▶ [Work order]:
Each line of the listing, apart from the pictures, is to be printed exactly.

Top of Exercise data

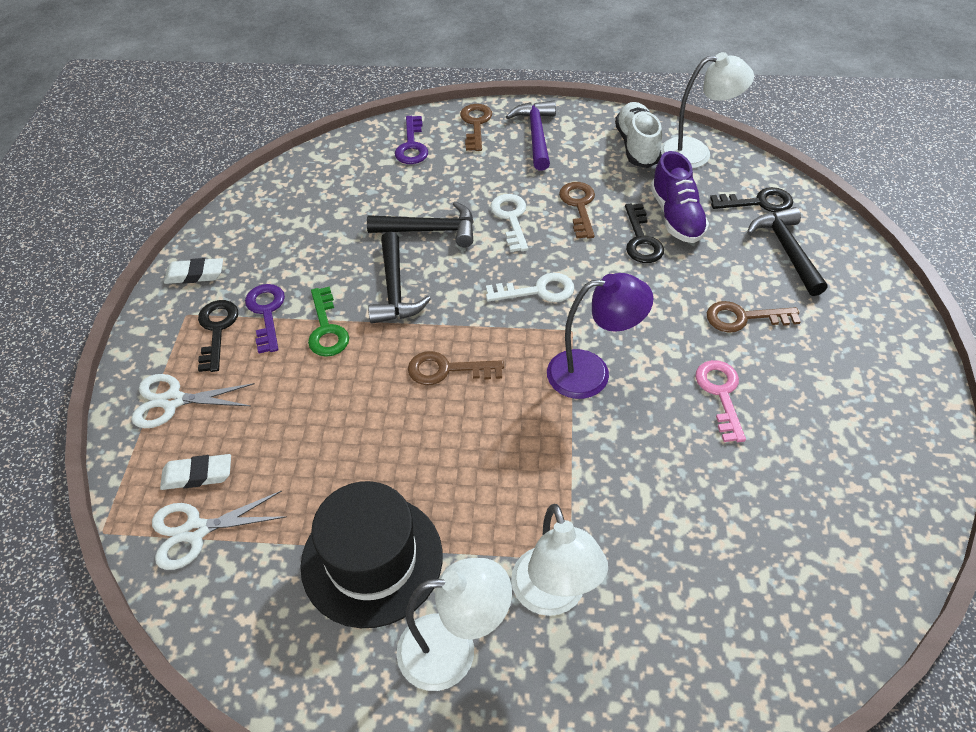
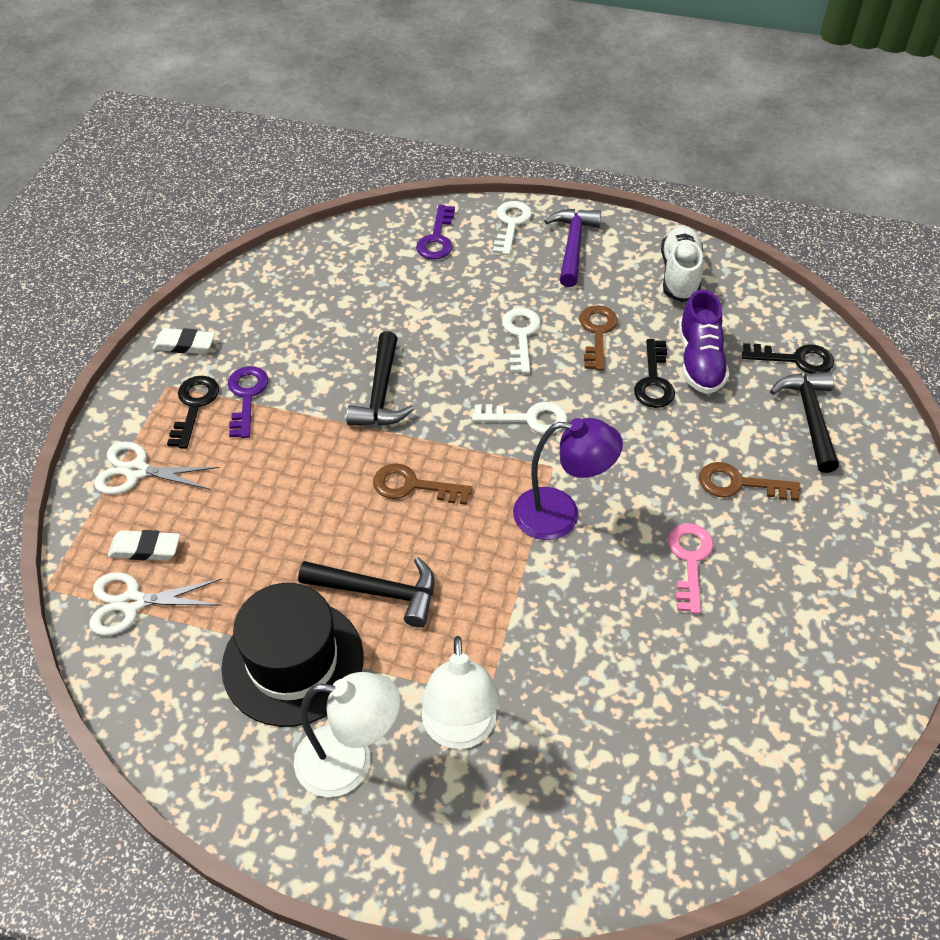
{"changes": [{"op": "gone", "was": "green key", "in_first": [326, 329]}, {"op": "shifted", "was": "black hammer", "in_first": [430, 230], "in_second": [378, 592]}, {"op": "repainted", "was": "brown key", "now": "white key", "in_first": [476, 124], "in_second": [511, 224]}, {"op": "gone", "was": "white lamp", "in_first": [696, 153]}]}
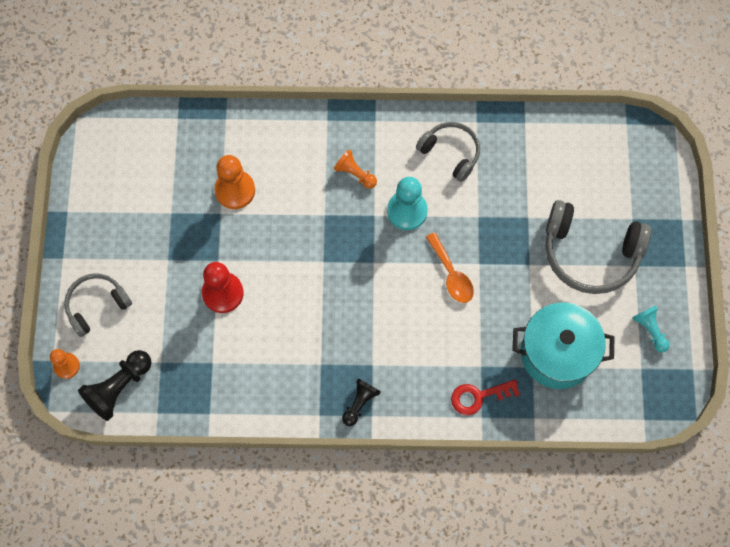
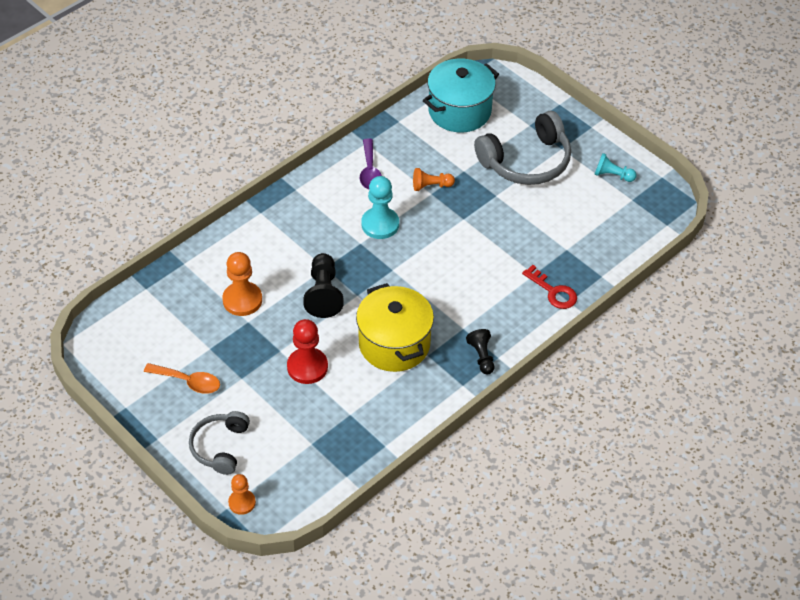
{"changes": [{"op": "shifted", "was": "black pawn", "in_first": [119, 388], "in_second": [323, 294]}, {"op": "shifted", "was": "orange pawn", "in_first": [355, 174], "in_second": [431, 186]}, {"op": "swapped", "was": "grey headphones", "now": "purple spoon", "in_first": [451, 153], "in_second": [370, 171]}, {"op": "shifted", "was": "orange spoon", "in_first": [451, 274], "in_second": [188, 382]}, {"op": "rotated", "was": "red key", "in_first": [478, 396], "in_second": [553, 291], "clockwise": -75}, {"op": "shifted", "was": "turquoise pot", "in_first": [557, 353], "in_second": [459, 111]}, {"op": "new", "now": "yellow pot", "in_second": [394, 344]}]}
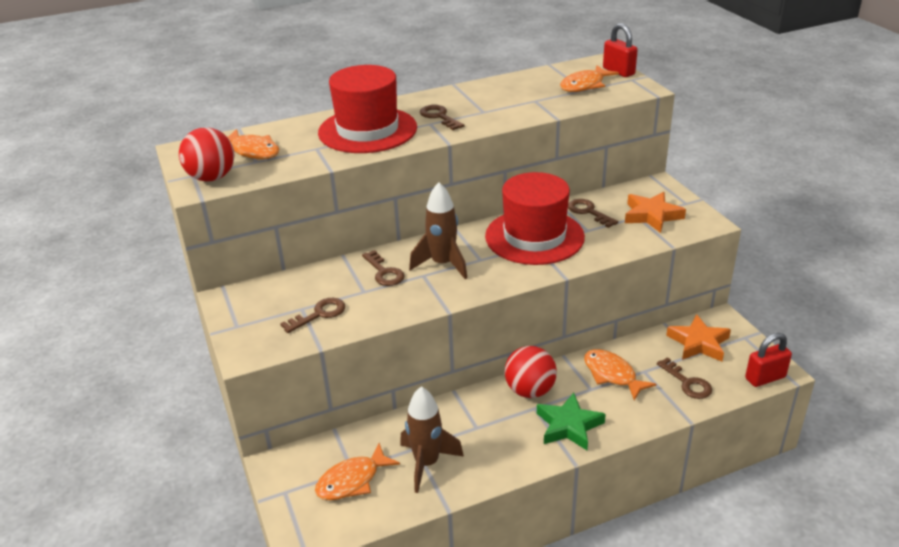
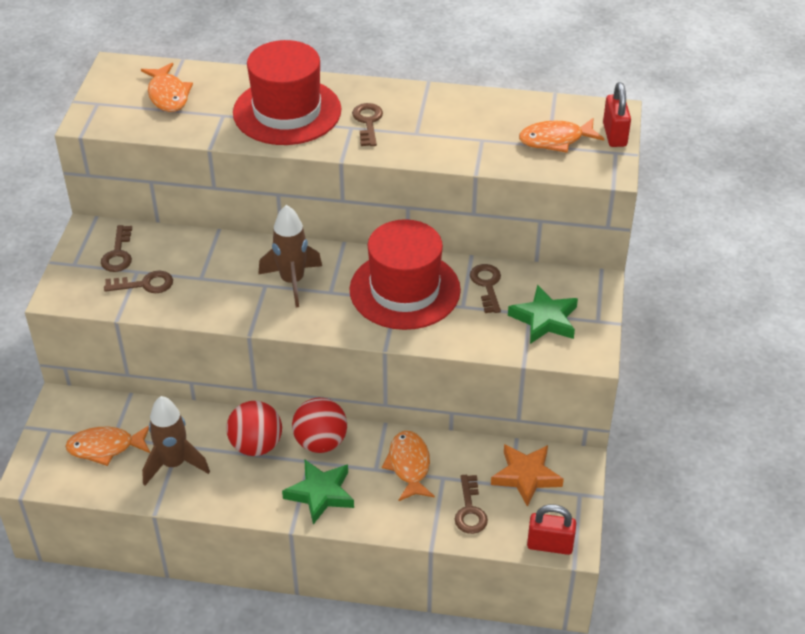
{"changes": [{"op": "shifted", "was": "red ball", "in_first": [212, 178], "in_second": [256, 445]}, {"op": "shifted", "was": "brown key", "in_first": [384, 272], "in_second": [118, 254]}, {"op": "repainted", "was": "orange star", "now": "green star", "in_first": [652, 215], "in_second": [544, 319]}]}
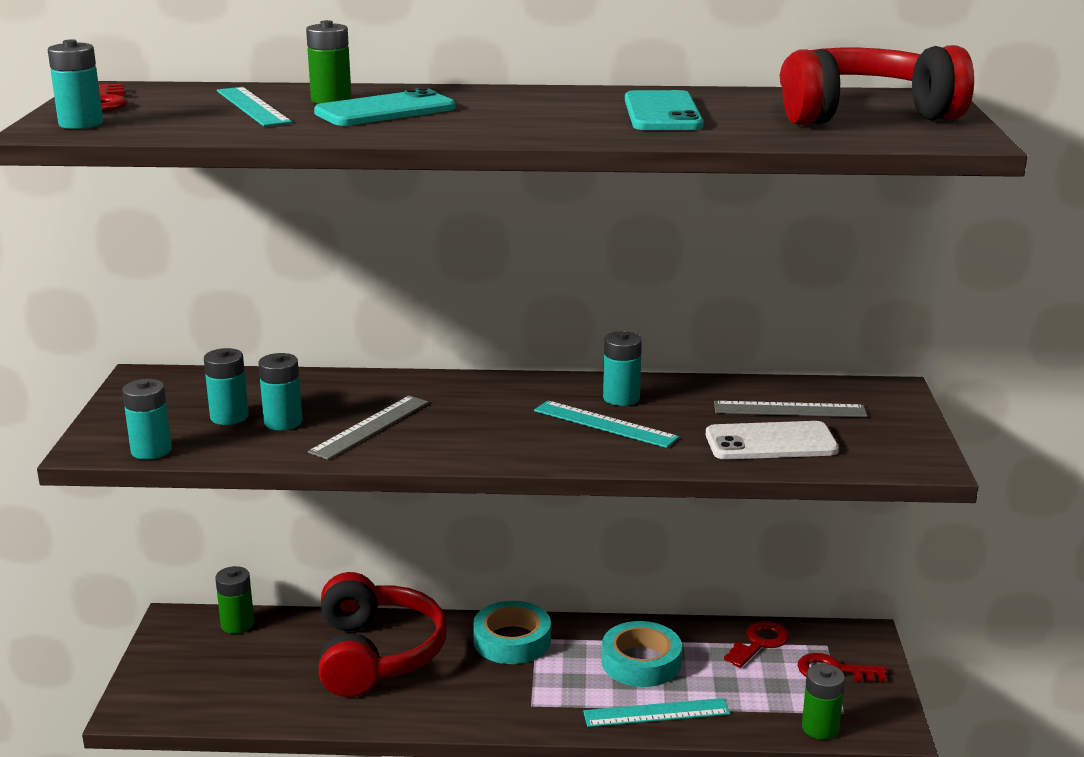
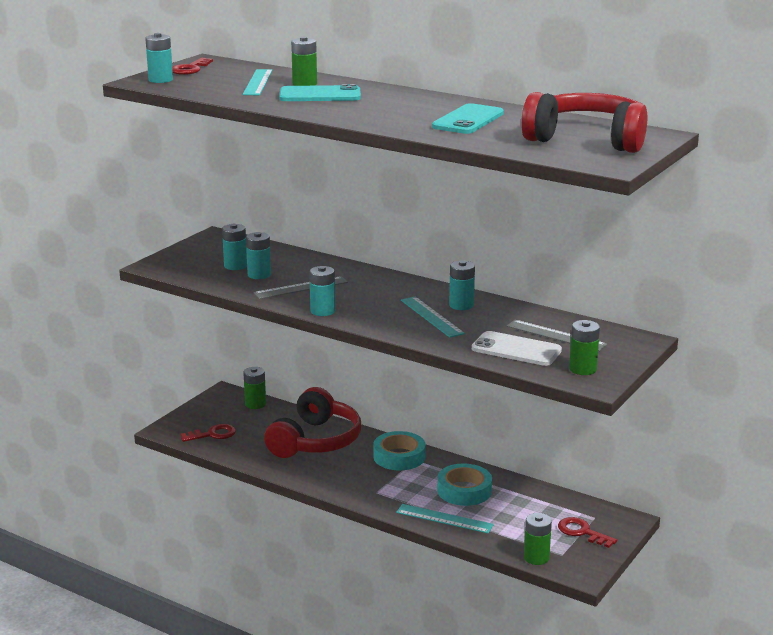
{"changes": [{"op": "shifted", "was": "turquoise battery", "in_first": [151, 450], "in_second": [322, 311]}, {"op": "shifted", "was": "red key", "in_first": [759, 643], "in_second": [212, 434]}, {"op": "new", "now": "green battery", "in_second": [582, 369]}]}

Bottom of Exercise data

▶ [Answer area]:
{"changes": [{"op": "gone", "was": "green key", "in_first": [326, 329]}, {"op": "shifted", "was": "black hammer", "in_first": [430, 230], "in_second": [378, 592]}, {"op": "repainted", "was": "brown key", "now": "white key", "in_first": [476, 124], "in_second": [511, 224]}, {"op": "gone", "was": "white lamp", "in_first": [696, 153]}]}
{"changes": [{"op": "shifted", "was": "black pawn", "in_first": [119, 388], "in_second": [323, 294]}, {"op": "shifted", "was": "orange pawn", "in_first": [355, 174], "in_second": [431, 186]}, {"op": "swapped", "was": "grey headphones", "now": "purple spoon", "in_first": [451, 153], "in_second": [370, 171]}, {"op": "shifted", "was": "orange spoon", "in_first": [451, 274], "in_second": [188, 382]}, {"op": "rotated", "was": "red key", "in_first": [478, 396], "in_second": [553, 291], "clockwise": -75}, {"op": "shifted", "was": "turquoise pot", "in_first": [557, 353], "in_second": [459, 111]}, {"op": "new", "now": "yellow pot", "in_second": [394, 344]}]}
{"changes": [{"op": "shifted", "was": "red ball", "in_first": [212, 178], "in_second": [256, 445]}, {"op": "shifted", "was": "brown key", "in_first": [384, 272], "in_second": [118, 254]}, {"op": "repainted", "was": "orange star", "now": "green star", "in_first": [652, 215], "in_second": [544, 319]}]}
{"changes": [{"op": "shifted", "was": "turquoise battery", "in_first": [151, 450], "in_second": [322, 311]}, {"op": "shifted", "was": "red key", "in_first": [759, 643], "in_second": [212, 434]}, {"op": "new", "now": "green battery", "in_second": [582, 369]}]}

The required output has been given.